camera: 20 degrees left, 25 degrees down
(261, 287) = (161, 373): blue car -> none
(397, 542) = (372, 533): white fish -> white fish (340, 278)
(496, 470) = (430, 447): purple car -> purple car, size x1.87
##############################
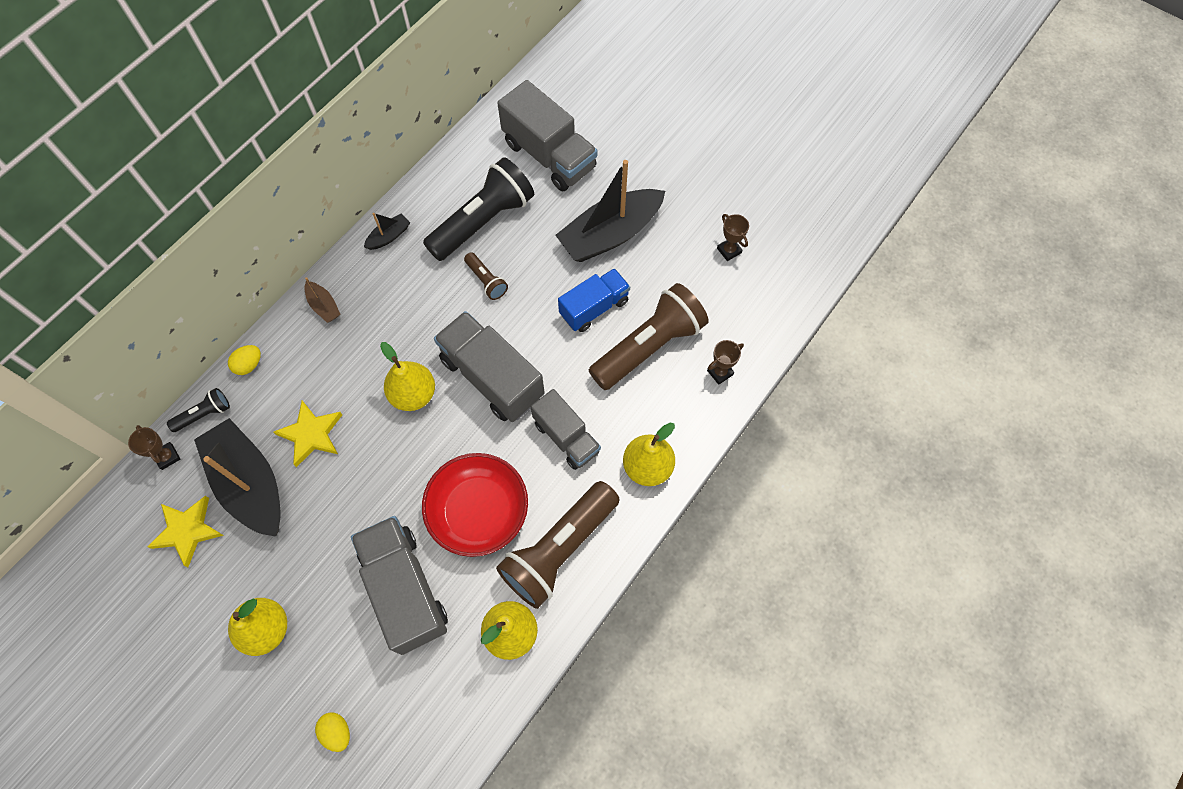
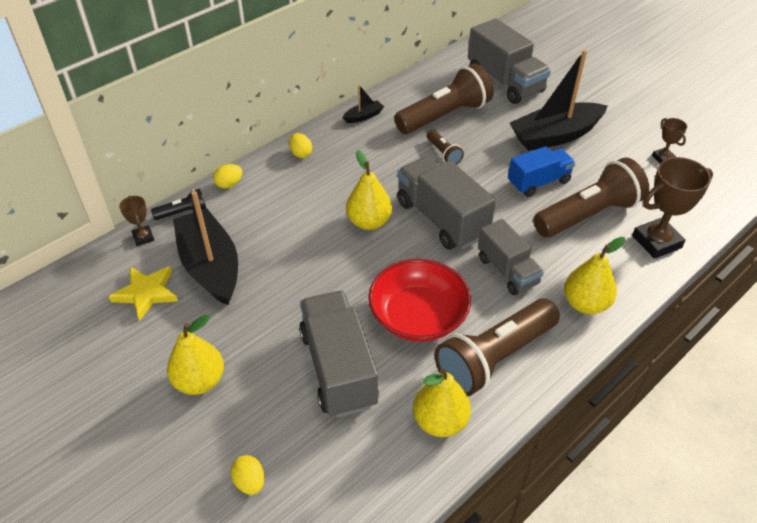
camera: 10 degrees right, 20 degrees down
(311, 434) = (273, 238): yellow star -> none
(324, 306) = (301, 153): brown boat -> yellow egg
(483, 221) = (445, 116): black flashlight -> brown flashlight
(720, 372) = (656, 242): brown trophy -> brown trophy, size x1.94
##############################
Work item: Where the line holding "(483, 221) = (445, 116): black" appears in the listing above, start reproducing exactly, and end with the line holding "(720, 372) = (656, 242): brown".

Solution:
(483, 221) = (445, 116): black flashlight -> brown flashlight
(720, 372) = (656, 242): brown trophy -> brown trophy, size x1.94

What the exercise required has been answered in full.